• _The problem_
Quote the material exactly from the line that contains "CN101 pin 2: N010 -> N009" through its last line. Any pictures are to be left out.
───
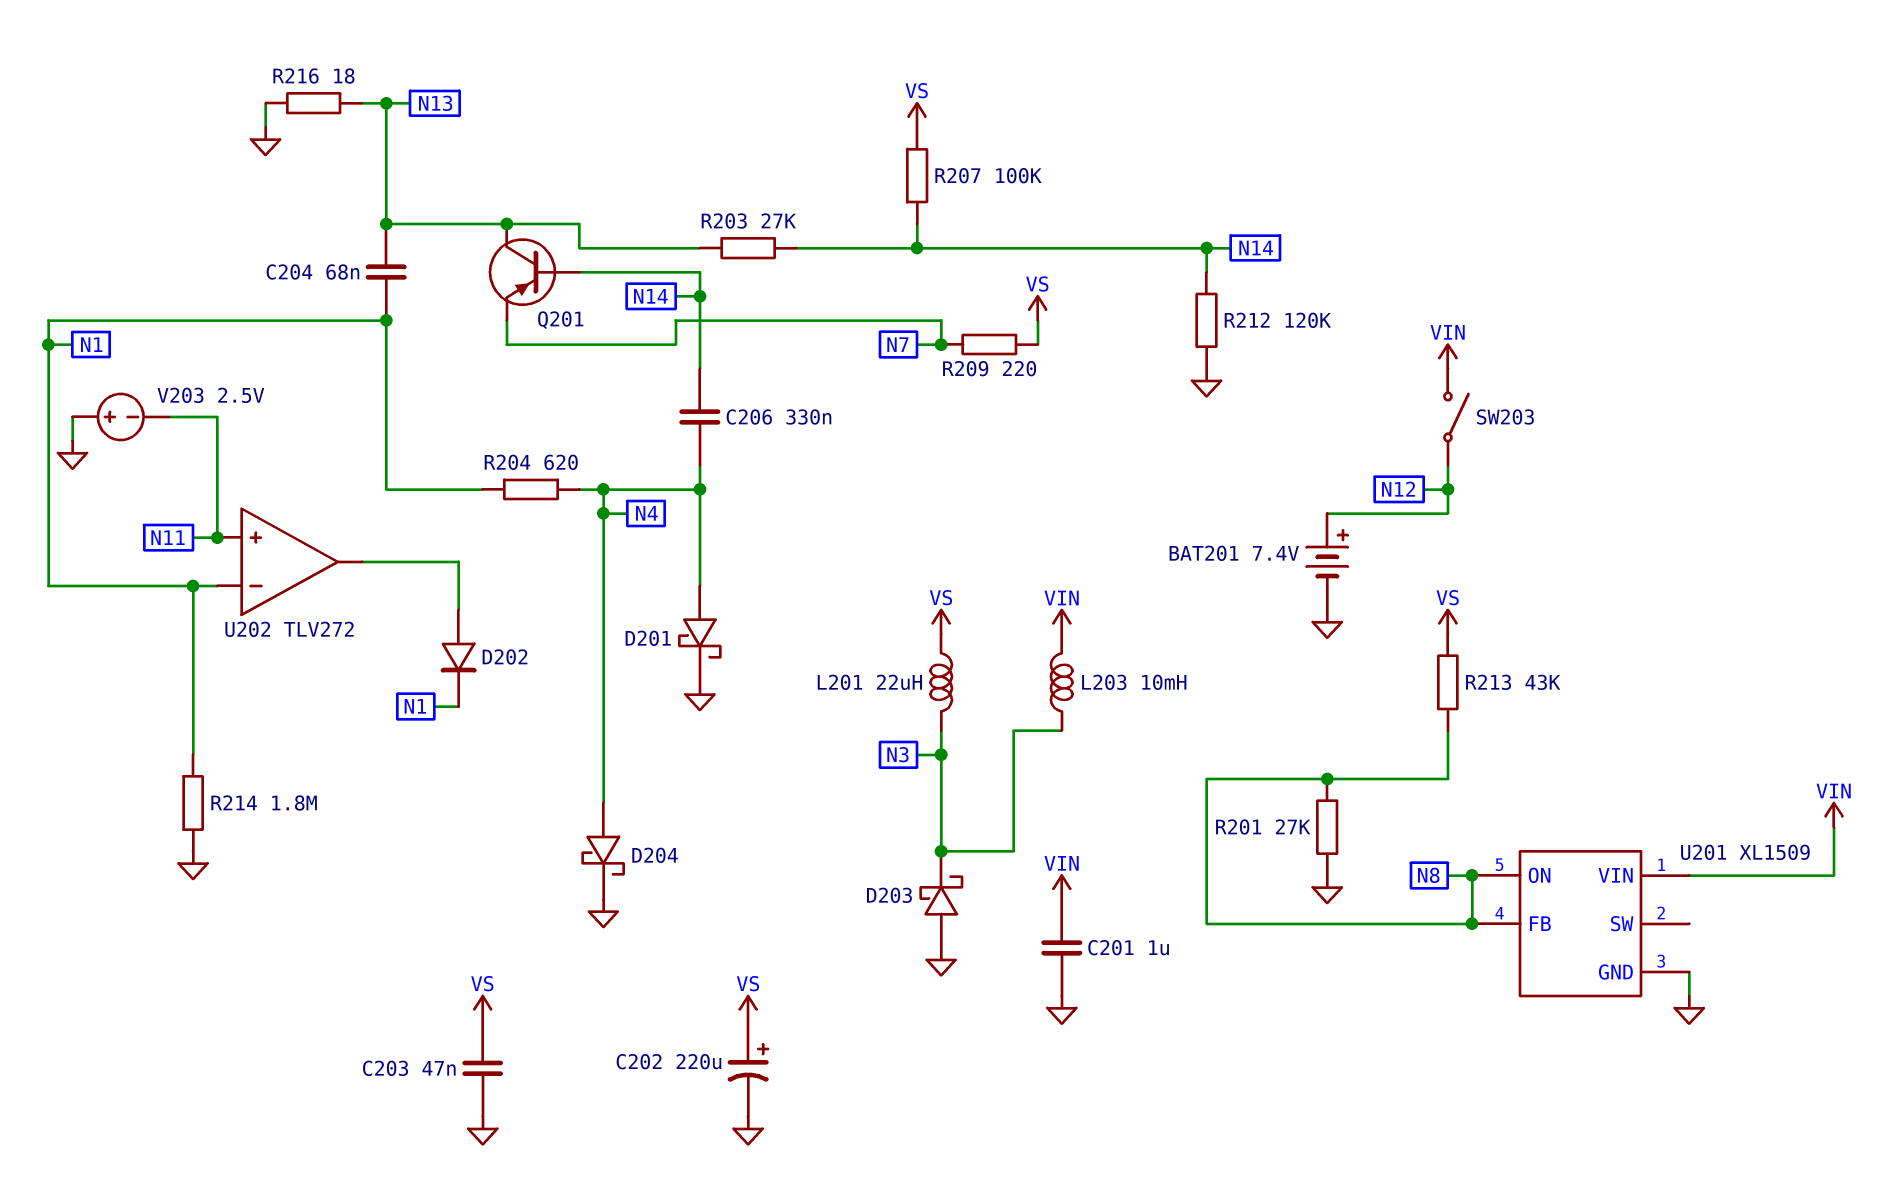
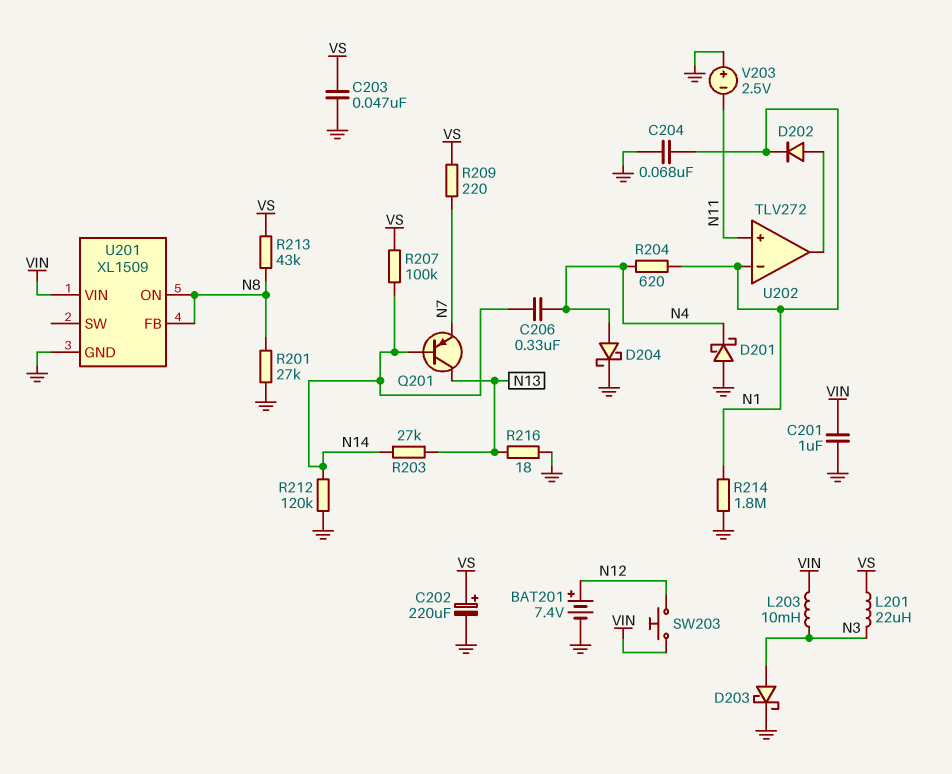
C204: 68nF (N1, N13) -> 68nF (GND, N1)
D201: schottky (A N4, K GND) -> schottky (A GND, K N4)
D203: schottky (A GND, K N3) -> schottky (A N3, K GND)
SW203: switch (N12, VIN) -> button (N12, VIN)

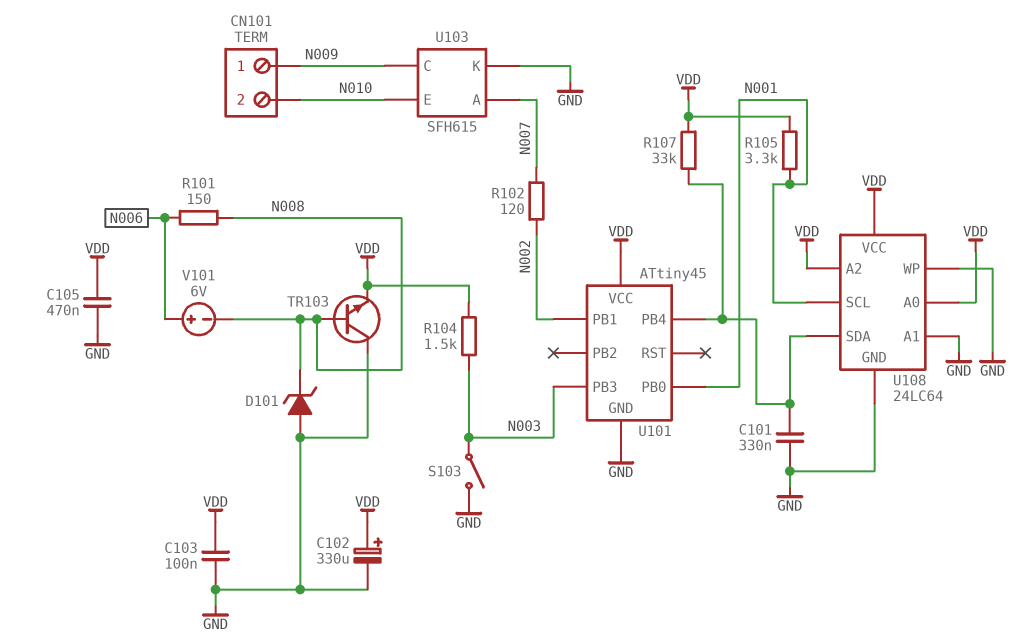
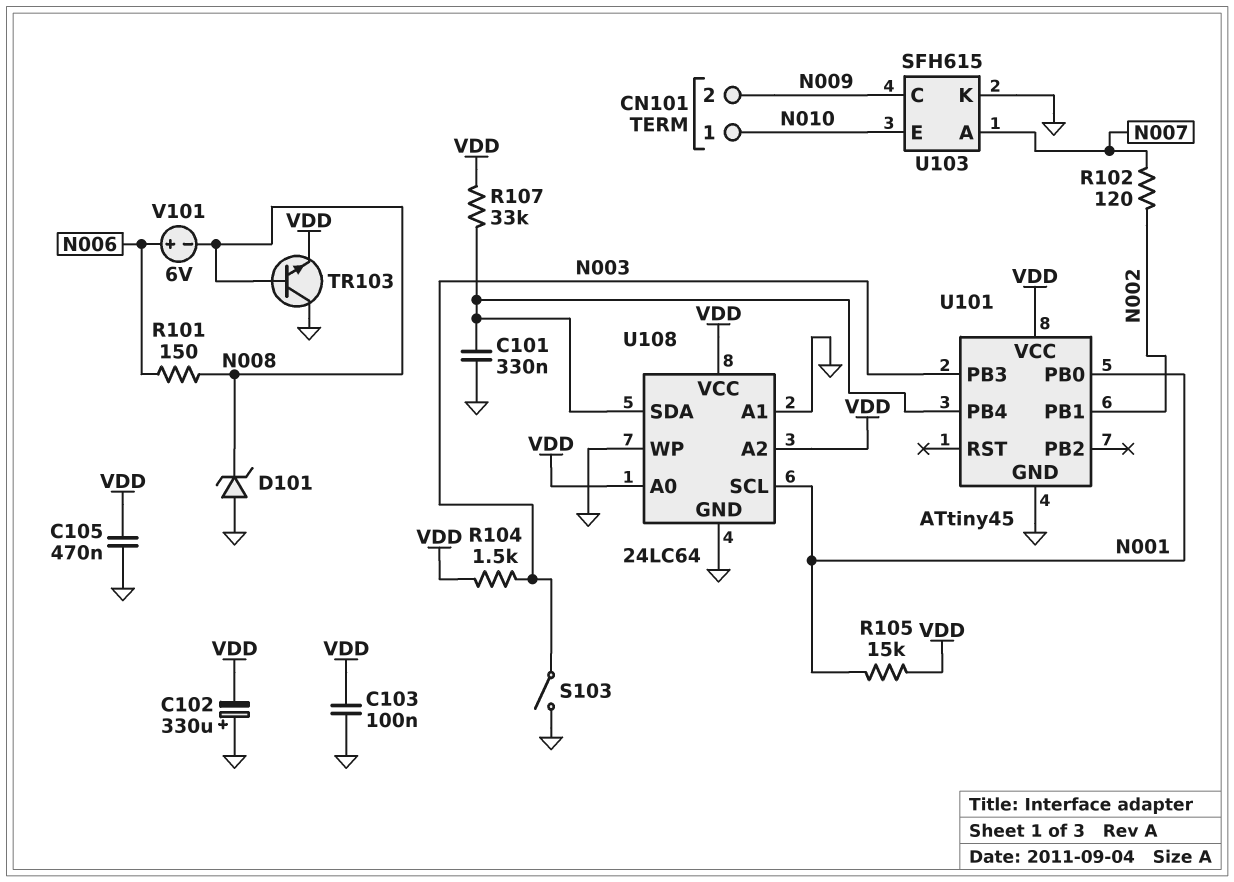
C102: 330uF (plus VDD, minus GND) -> 330uF (plus GND, minus VDD)
CN101 pin 1: N009 -> N010
CN101 pin 2: N010 -> N009
R105: 3.3k (N001, VDD) -> 15k (N001, VDD)

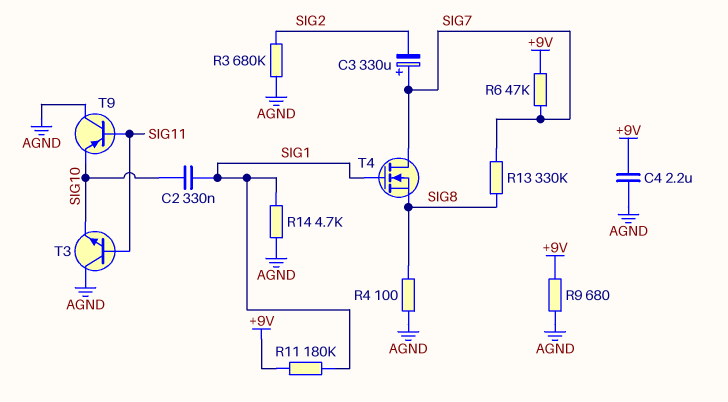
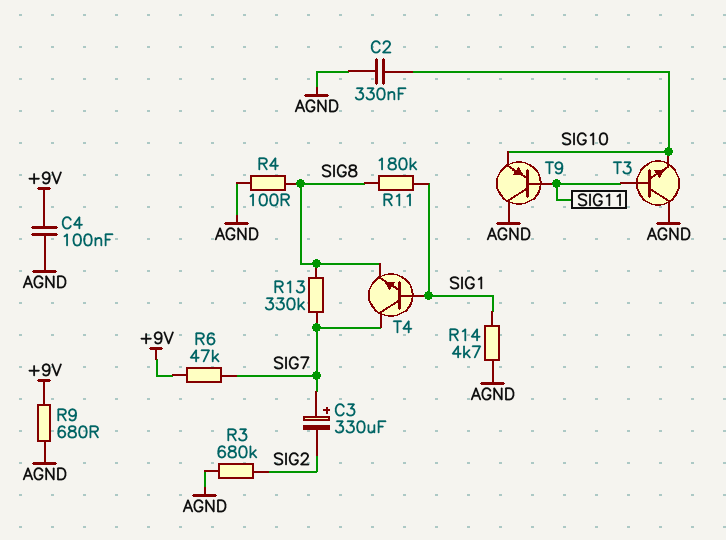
C2: 330nF (SIG1, SIG10) -> 330nF (AGND, SIG10)
C4: 2.2uF (+9V, AGND) -> 100nF (+9V, AGND)
R11: 180k (+9V, SIG1) -> 180k (SIG1, SIG8)
T4: NMOS (G SIG1, D SIG7, S SIG8) -> NPN (B SIG1, C SIG7, E SIG8)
───
• _Solution for this problem_
CN101 pin 2: N010 -> N009
R105: 3.3k (N001, VDD) -> 15k (N001, VDD)

C2: 330nF (SIG1, SIG10) -> 330nF (AGND, SIG10)
C4: 2.2uF (+9V, AGND) -> 100nF (+9V, AGND)
R11: 180k (+9V, SIG1) -> 180k (SIG1, SIG8)
T4: NMOS (G SIG1, D SIG7, S SIG8) -> NPN (B SIG1, C SIG7, E SIG8)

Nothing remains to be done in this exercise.